Brief
Output the entries as a Markdown table with the columns Row and Entry, giving each line its own numbered row. Omit the pictures and any blank lines.

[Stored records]

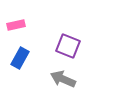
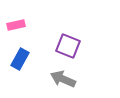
blue rectangle: moved 1 px down
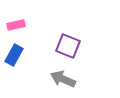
blue rectangle: moved 6 px left, 4 px up
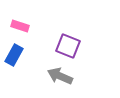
pink rectangle: moved 4 px right, 1 px down; rotated 30 degrees clockwise
gray arrow: moved 3 px left, 3 px up
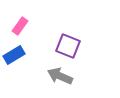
pink rectangle: rotated 72 degrees counterclockwise
blue rectangle: rotated 30 degrees clockwise
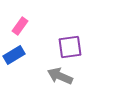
purple square: moved 2 px right, 1 px down; rotated 30 degrees counterclockwise
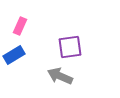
pink rectangle: rotated 12 degrees counterclockwise
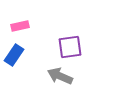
pink rectangle: rotated 54 degrees clockwise
blue rectangle: rotated 25 degrees counterclockwise
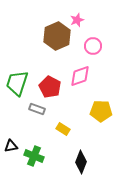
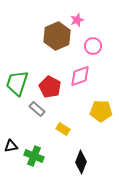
gray rectangle: rotated 21 degrees clockwise
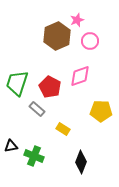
pink circle: moved 3 px left, 5 px up
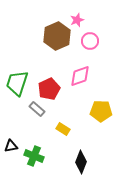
red pentagon: moved 1 px left, 2 px down; rotated 20 degrees clockwise
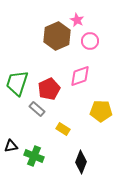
pink star: rotated 24 degrees counterclockwise
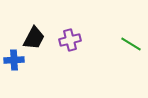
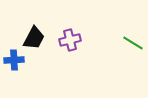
green line: moved 2 px right, 1 px up
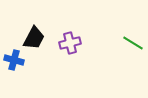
purple cross: moved 3 px down
blue cross: rotated 18 degrees clockwise
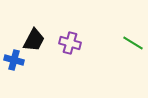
black trapezoid: moved 2 px down
purple cross: rotated 30 degrees clockwise
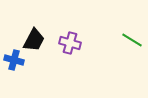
green line: moved 1 px left, 3 px up
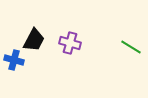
green line: moved 1 px left, 7 px down
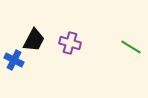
blue cross: rotated 12 degrees clockwise
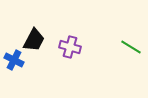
purple cross: moved 4 px down
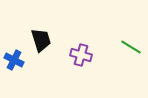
black trapezoid: moved 7 px right; rotated 45 degrees counterclockwise
purple cross: moved 11 px right, 8 px down
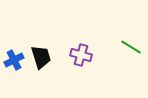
black trapezoid: moved 17 px down
blue cross: rotated 36 degrees clockwise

Solution to this task
| Row | Entry |
|---|---|
| 1 | blue rectangle: moved 1 px down |
| 2 | blue rectangle: moved 6 px left, 4 px up |
| 3 | pink rectangle: moved 4 px right, 1 px down; rotated 30 degrees clockwise |
| 4 | gray arrow: moved 3 px left, 3 px up |
| 5 | pink rectangle: rotated 72 degrees counterclockwise |
| 6 | blue rectangle: rotated 30 degrees clockwise |
| 7 | purple square: moved 2 px right, 1 px down; rotated 30 degrees counterclockwise |
| 8 | pink rectangle: rotated 12 degrees counterclockwise |
| 9 | pink rectangle: rotated 54 degrees clockwise |
| 10 | blue rectangle: rotated 25 degrees counterclockwise |
| 11 | gray rectangle: rotated 21 degrees clockwise |
| 12 | pink circle: moved 3 px left, 5 px up |
| 13 | red pentagon: moved 1 px left, 2 px down; rotated 20 degrees clockwise |
| 14 | pink star: rotated 24 degrees counterclockwise |
| 15 | green line: moved 2 px right, 1 px up |
| 16 | purple cross: moved 3 px down |
| 17 | blue cross: rotated 18 degrees clockwise |
| 18 | black trapezoid: moved 2 px down |
| 19 | purple cross: rotated 30 degrees clockwise |
| 20 | green line: moved 1 px left, 3 px up |
| 21 | green line: moved 1 px left, 7 px down |
| 22 | blue cross: rotated 12 degrees clockwise |
| 23 | purple cross: moved 4 px down |
| 24 | black trapezoid: moved 7 px right; rotated 45 degrees counterclockwise |
| 25 | purple cross: moved 11 px right, 8 px down |
| 26 | black trapezoid: moved 17 px down |
| 27 | blue cross: rotated 36 degrees clockwise |